Task inputs section start

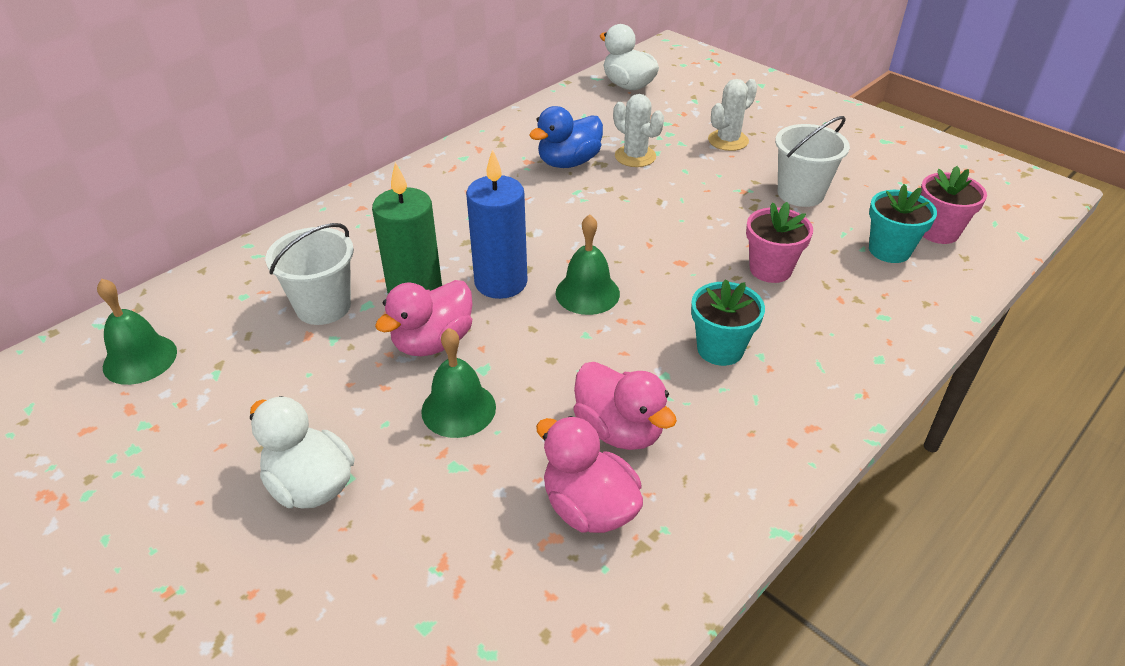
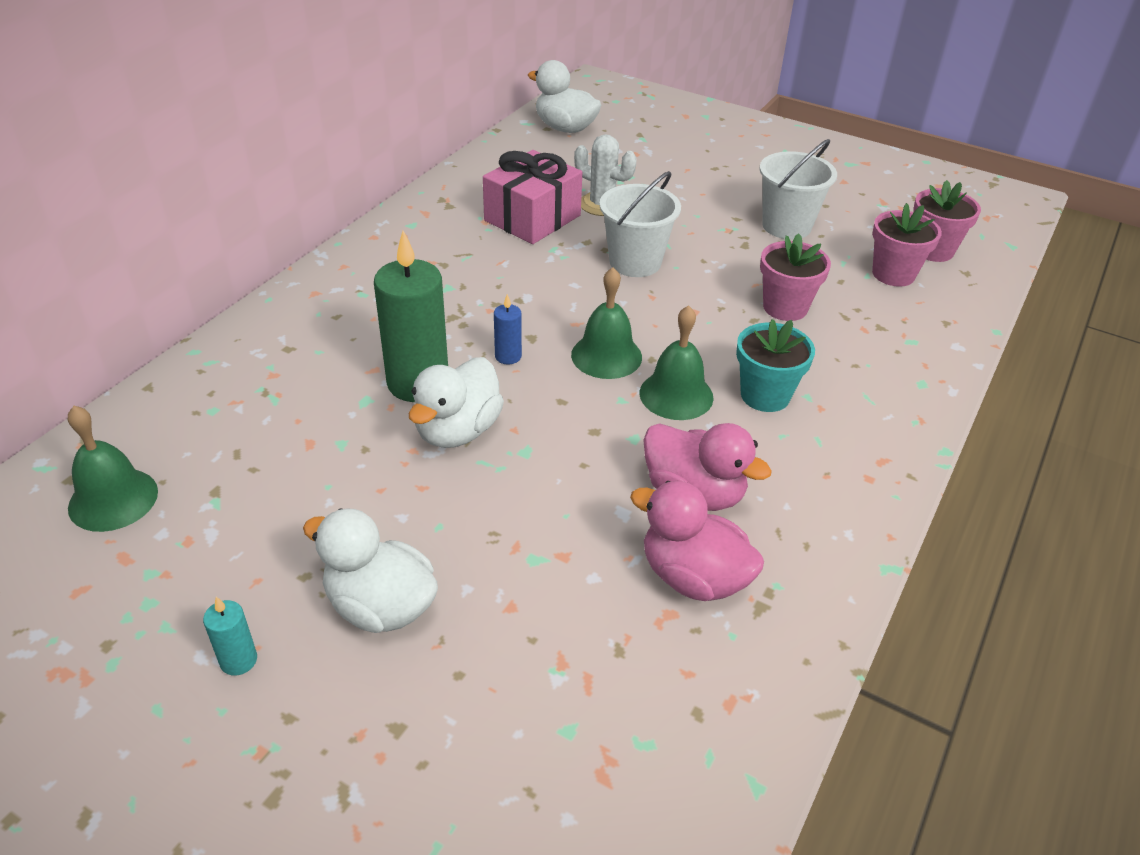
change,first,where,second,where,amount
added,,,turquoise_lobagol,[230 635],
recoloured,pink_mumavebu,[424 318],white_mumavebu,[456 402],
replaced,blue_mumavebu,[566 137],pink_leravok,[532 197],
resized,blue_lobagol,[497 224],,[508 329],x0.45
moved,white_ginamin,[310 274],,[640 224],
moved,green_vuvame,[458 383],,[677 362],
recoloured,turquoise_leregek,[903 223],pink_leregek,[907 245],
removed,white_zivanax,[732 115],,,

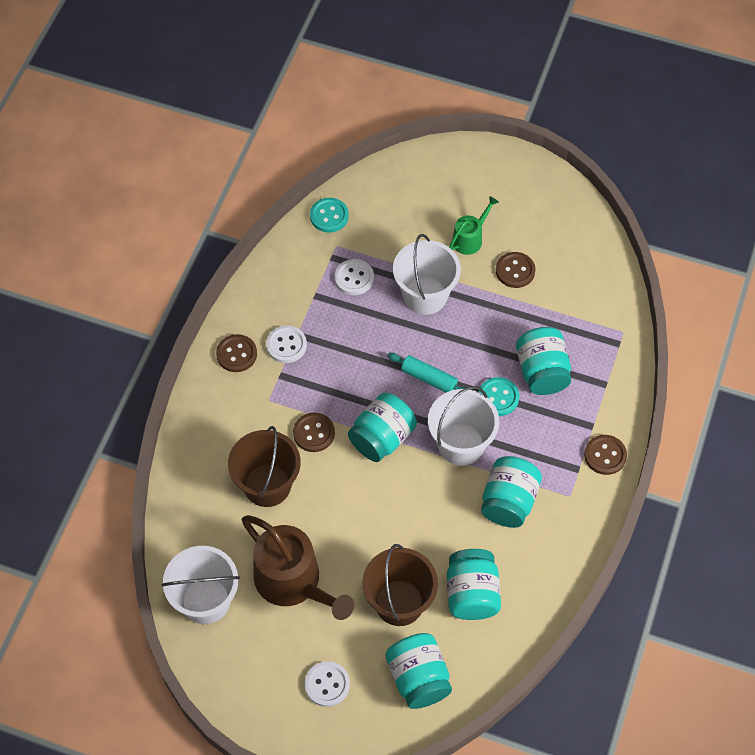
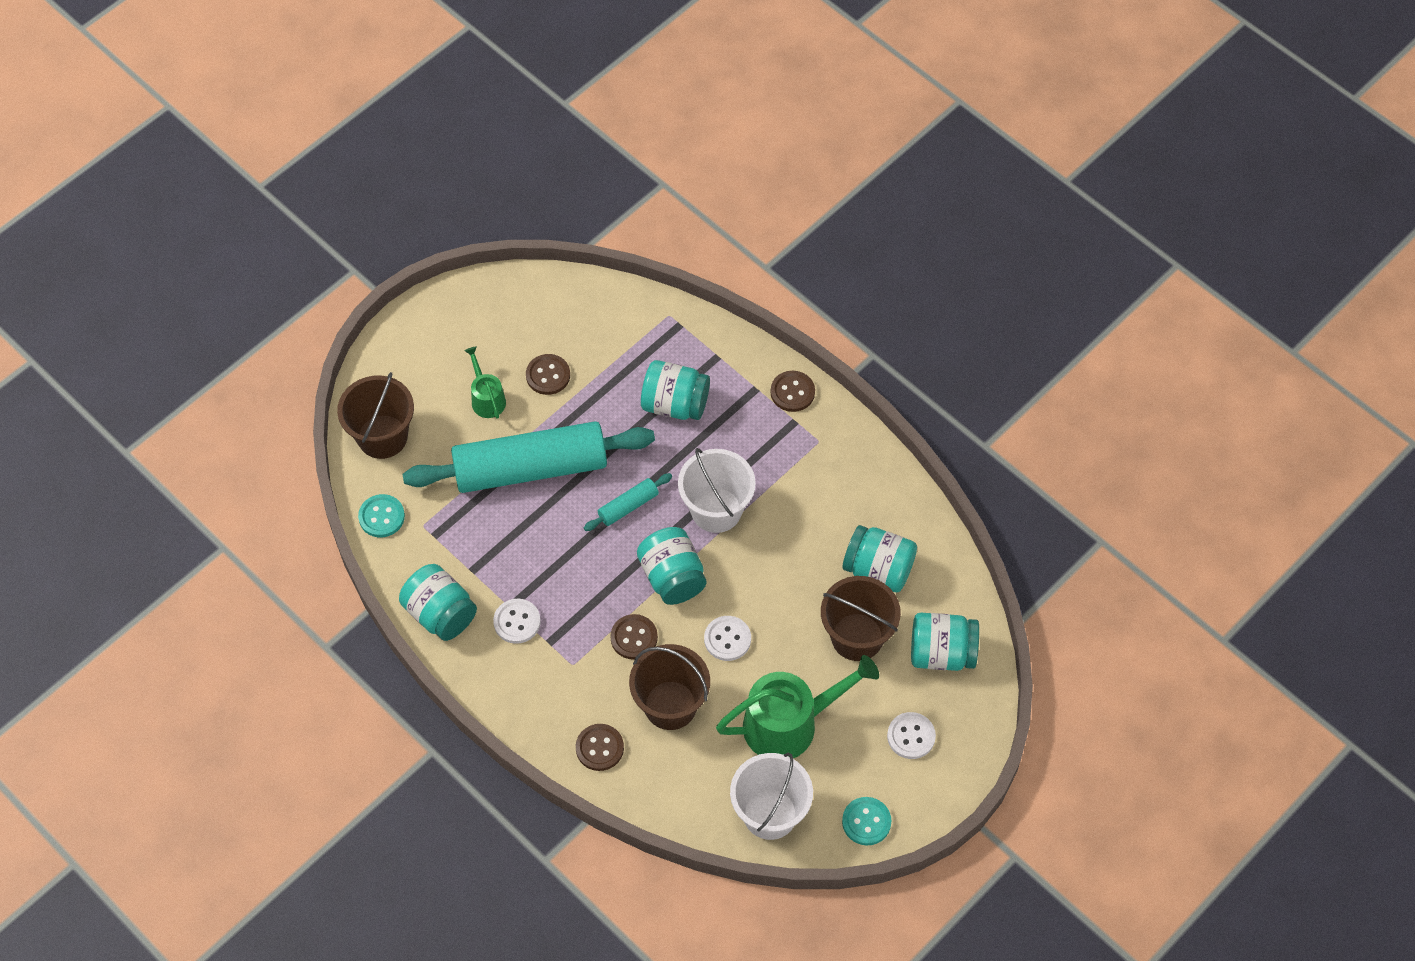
change,first,where,second,where,amount
added,,,brown_ginamin,[375 415],
moved,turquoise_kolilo,[511 492],,[438 602],
replaced,white_ginamin,[427 274],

Task inputs section end

▶ Exercise directions: Find and count the lines of the data that include the string "recoloured", and report that figure by itself.

▶ Response area: 2